* **Data shown**:
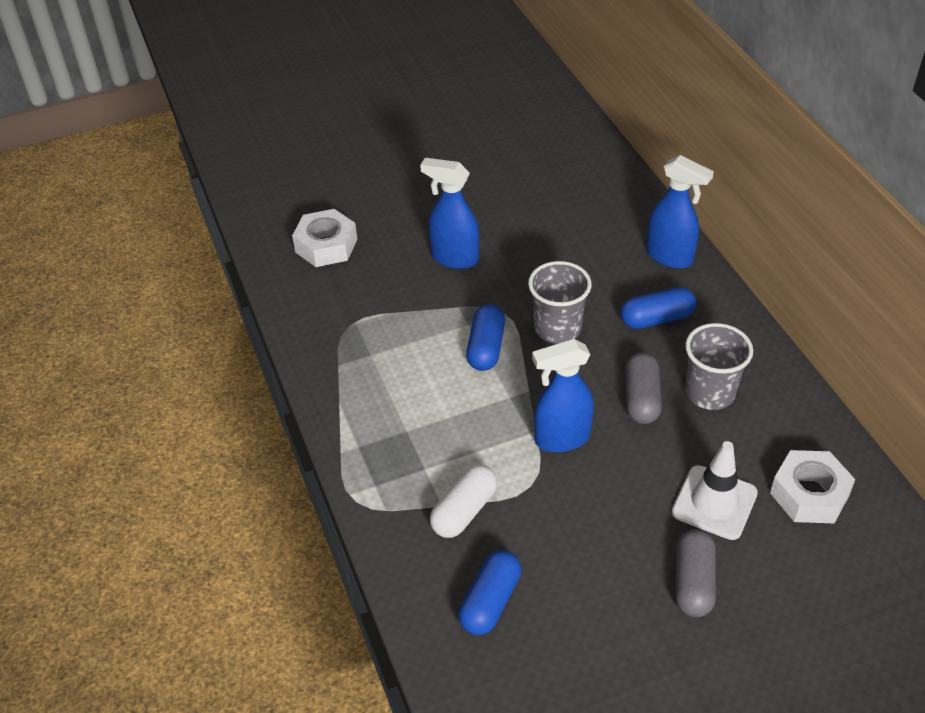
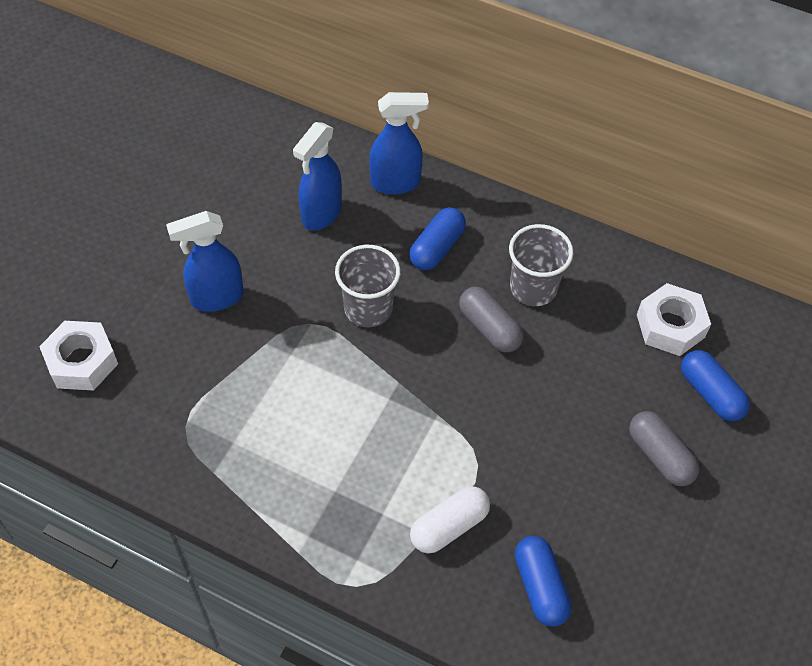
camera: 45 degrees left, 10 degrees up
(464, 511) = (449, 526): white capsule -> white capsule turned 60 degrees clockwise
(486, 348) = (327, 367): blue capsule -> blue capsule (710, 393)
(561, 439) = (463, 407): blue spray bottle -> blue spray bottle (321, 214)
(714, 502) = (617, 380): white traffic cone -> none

* **Exercise aim**: Output the full listing verbatim; pictures stay out.

* **Solution to this task**:
camera: 45 degrees left, 10 degrees up
(464, 511) = (449, 526): white capsule -> white capsule turned 60 degrees clockwise
(486, 348) = (327, 367): blue capsule -> blue capsule (710, 393)
(561, 439) = (463, 407): blue spray bottle -> blue spray bottle (321, 214)
(714, 502) = (617, 380): white traffic cone -> none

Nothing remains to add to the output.